#### Given information ####

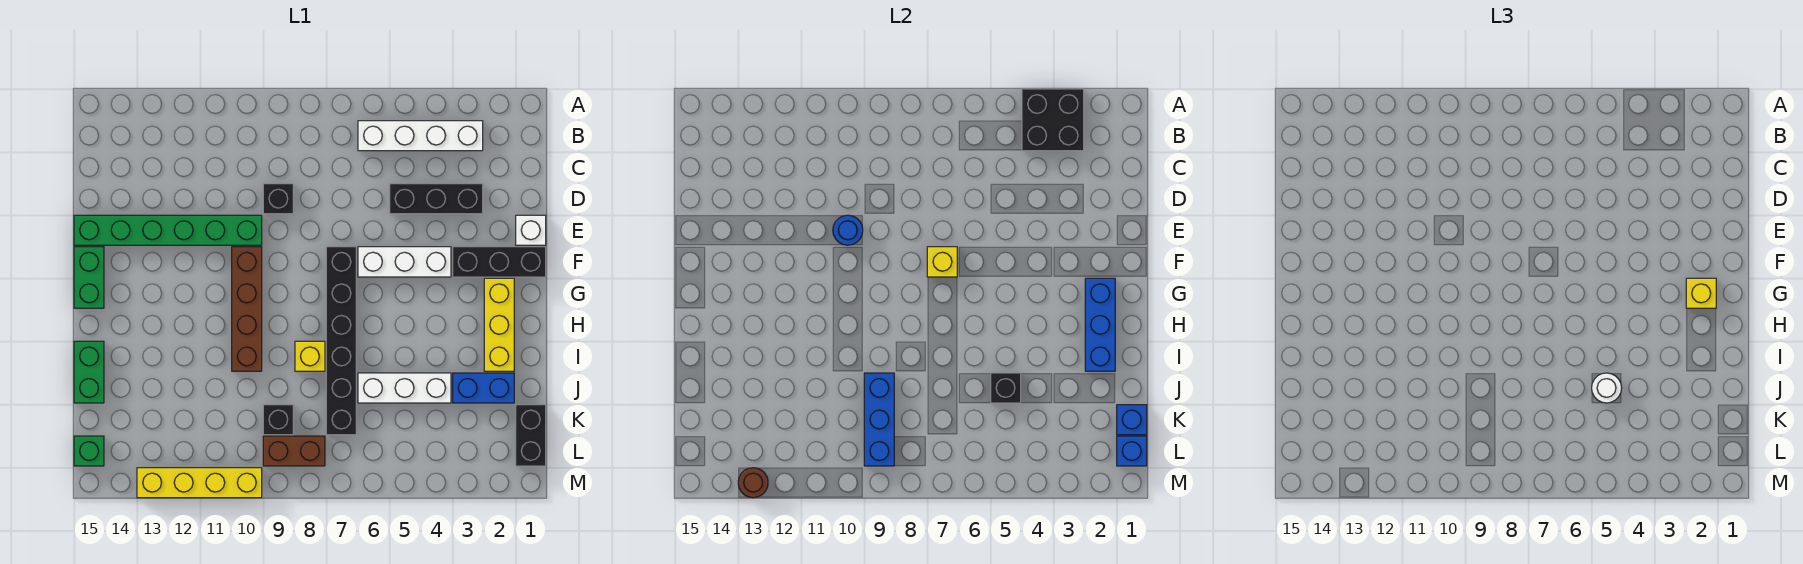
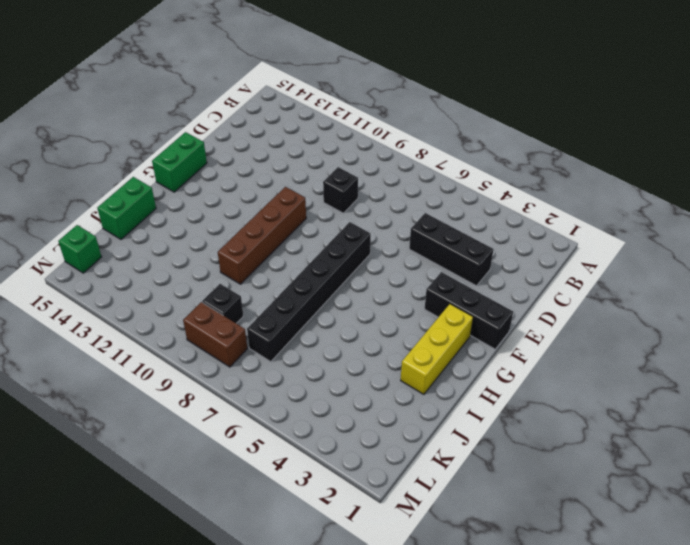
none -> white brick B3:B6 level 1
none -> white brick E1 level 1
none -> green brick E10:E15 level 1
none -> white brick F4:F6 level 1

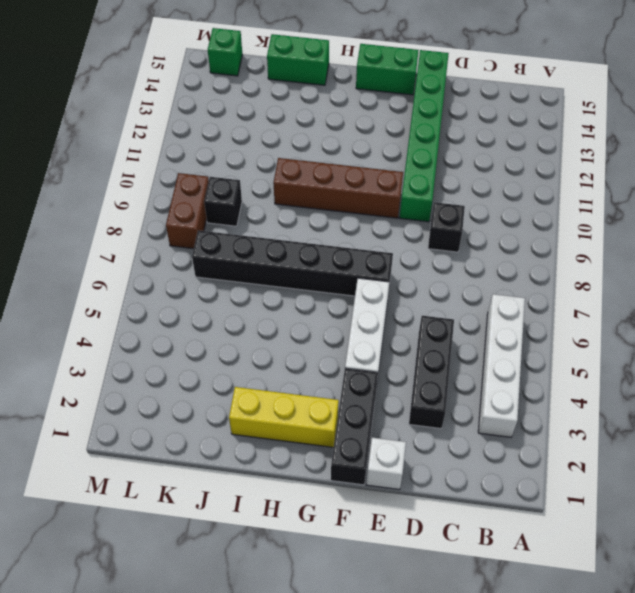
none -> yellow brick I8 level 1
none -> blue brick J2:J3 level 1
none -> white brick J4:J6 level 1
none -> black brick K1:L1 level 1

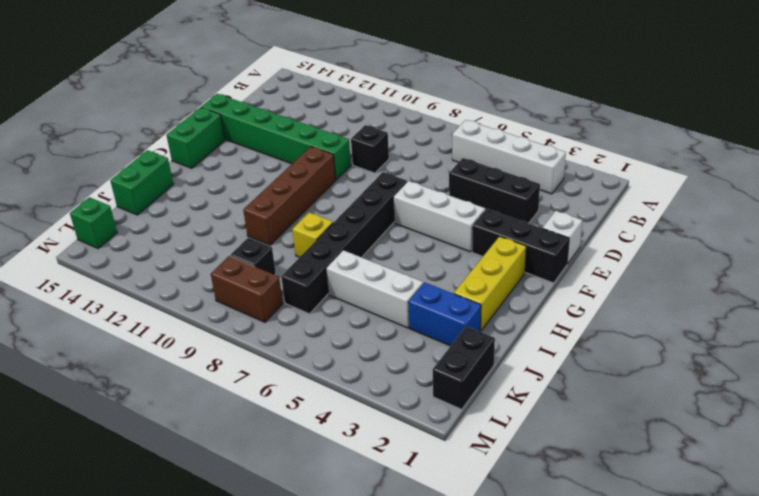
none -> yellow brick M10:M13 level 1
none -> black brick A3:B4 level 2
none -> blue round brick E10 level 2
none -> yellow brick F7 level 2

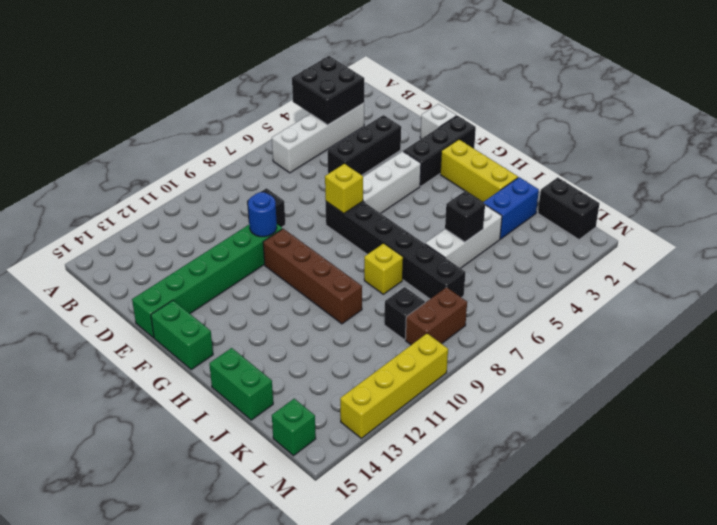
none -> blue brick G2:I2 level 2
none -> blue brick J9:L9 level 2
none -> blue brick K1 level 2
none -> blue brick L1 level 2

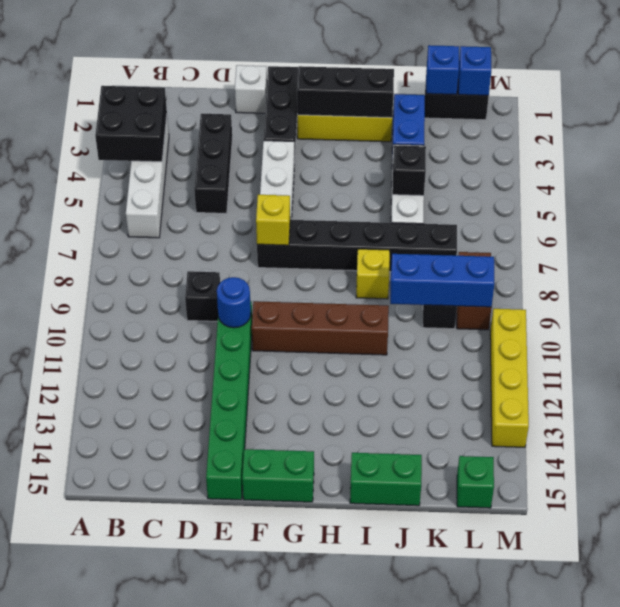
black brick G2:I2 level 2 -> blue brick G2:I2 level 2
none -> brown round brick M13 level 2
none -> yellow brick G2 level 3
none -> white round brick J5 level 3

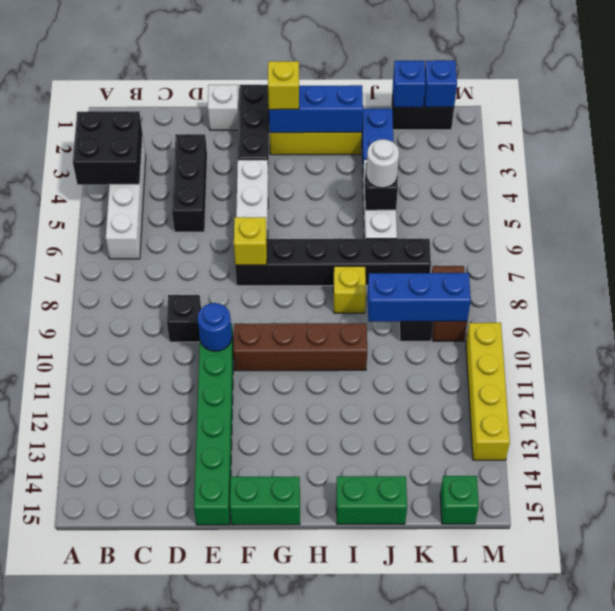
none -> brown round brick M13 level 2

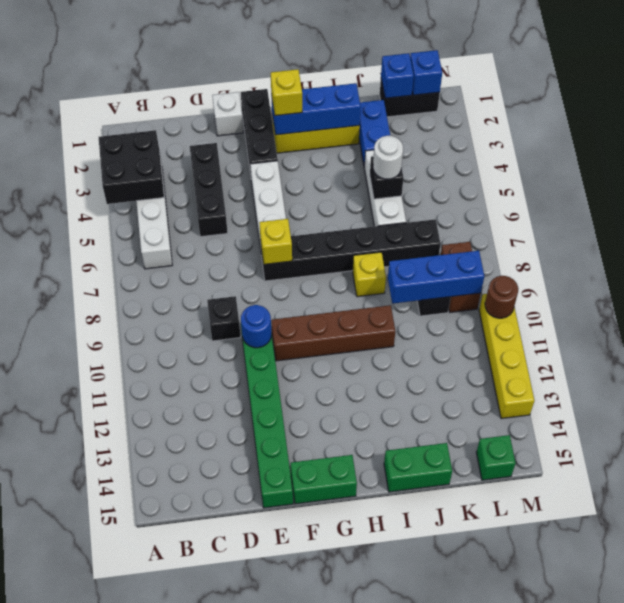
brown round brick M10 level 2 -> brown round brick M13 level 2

####

The records above should be returned word for word, with every picture left out.

_Task output_:
none -> white brick B3:B6 level 1
none -> white brick E1 level 1
none -> green brick E10:E15 level 1
none -> white brick F4:F6 level 1

none -> yellow brick I8 level 1
none -> blue brick J2:J3 level 1
none -> white brick J4:J6 level 1
none -> black brick K1:L1 level 1

none -> yellow brick M10:M13 level 1
none -> black brick A3:B4 level 2
none -> blue round brick E10 level 2
none -> yellow brick F7 level 2

none -> blue brick G2:I2 level 2
none -> blue brick J9:L9 level 2
none -> blue brick K1 level 2
none -> blue brick L1 level 2

black brick G2:I2 level 2 -> blue brick G2:I2 level 2
none -> brown round brick M13 level 2
none -> yellow brick G2 level 3
none -> white round brick J5 level 3

none -> brown round brick M13 level 2

brown round brick M10 level 2 -> brown round brick M13 level 2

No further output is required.